Start of Information

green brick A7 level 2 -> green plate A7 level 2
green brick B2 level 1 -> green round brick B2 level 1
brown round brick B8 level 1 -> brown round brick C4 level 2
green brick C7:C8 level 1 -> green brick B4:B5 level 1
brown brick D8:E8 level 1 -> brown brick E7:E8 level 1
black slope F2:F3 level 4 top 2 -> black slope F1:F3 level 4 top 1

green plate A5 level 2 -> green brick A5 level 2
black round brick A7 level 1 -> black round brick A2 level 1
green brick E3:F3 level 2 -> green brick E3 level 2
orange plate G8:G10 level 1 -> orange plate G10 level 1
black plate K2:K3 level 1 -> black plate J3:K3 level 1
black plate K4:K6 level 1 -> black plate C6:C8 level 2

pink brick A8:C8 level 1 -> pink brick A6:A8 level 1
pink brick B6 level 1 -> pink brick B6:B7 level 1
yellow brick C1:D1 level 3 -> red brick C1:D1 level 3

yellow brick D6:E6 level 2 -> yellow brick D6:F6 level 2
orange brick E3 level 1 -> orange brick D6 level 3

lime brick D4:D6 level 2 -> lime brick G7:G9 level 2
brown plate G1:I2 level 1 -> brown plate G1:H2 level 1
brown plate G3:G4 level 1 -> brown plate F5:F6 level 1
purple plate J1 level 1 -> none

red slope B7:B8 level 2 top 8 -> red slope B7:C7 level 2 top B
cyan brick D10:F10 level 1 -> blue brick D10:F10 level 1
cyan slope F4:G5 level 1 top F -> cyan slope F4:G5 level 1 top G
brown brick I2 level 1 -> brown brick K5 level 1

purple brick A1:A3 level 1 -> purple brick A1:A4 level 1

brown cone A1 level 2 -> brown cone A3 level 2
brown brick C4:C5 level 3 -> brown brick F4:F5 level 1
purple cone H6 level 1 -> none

End of Information

■ Your assignment: Write the records out once more. Each line must match.

■ Response box:
green brick A7 level 2 -> green plate A7 level 2
green brick B2 level 1 -> green round brick B2 level 1
brown round brick B8 level 1 -> brown round brick C4 level 2
green brick C7:C8 level 1 -> green brick B4:B5 level 1
brown brick D8:E8 level 1 -> brown brick E7:E8 level 1
black slope F2:F3 level 4 top 2 -> black slope F1:F3 level 4 top 1

green plate A5 level 2 -> green brick A5 level 2
black round brick A7 level 1 -> black round brick A2 level 1
green brick E3:F3 level 2 -> green brick E3 level 2
orange plate G8:G10 level 1 -> orange plate G10 level 1
black plate K2:K3 level 1 -> black plate J3:K3 level 1
black plate K4:K6 level 1 -> black plate C6:C8 level 2

pink brick A8:C8 level 1 -> pink brick A6:A8 level 1
pink brick B6 level 1 -> pink brick B6:B7 level 1
yellow brick C1:D1 level 3 -> red brick C1:D1 level 3

yellow brick D6:E6 level 2 -> yellow brick D6:F6 level 2
orange brick E3 level 1 -> orange brick D6 level 3

lime brick D4:D6 level 2 -> lime brick G7:G9 level 2
brown plate G1:I2 level 1 -> brown plate G1:H2 level 1
brown plate G3:G4 level 1 -> brown plate F5:F6 level 1
purple plate J1 level 1 -> none

red slope B7:B8 level 2 top 8 -> red slope B7:C7 level 2 top B
cyan brick D10:F10 level 1 -> blue brick D10:F10 level 1
cyan slope F4:G5 level 1 top F -> cyan slope F4:G5 level 1 top G
brown brick I2 level 1 -> brown brick K5 level 1

purple brick A1:A3 level 1 -> purple brick A1:A4 level 1

brown cone A1 level 2 -> brown cone A3 level 2
brown brick C4:C5 level 3 -> brown brick F4:F5 level 1
purple cone H6 level 1 -> none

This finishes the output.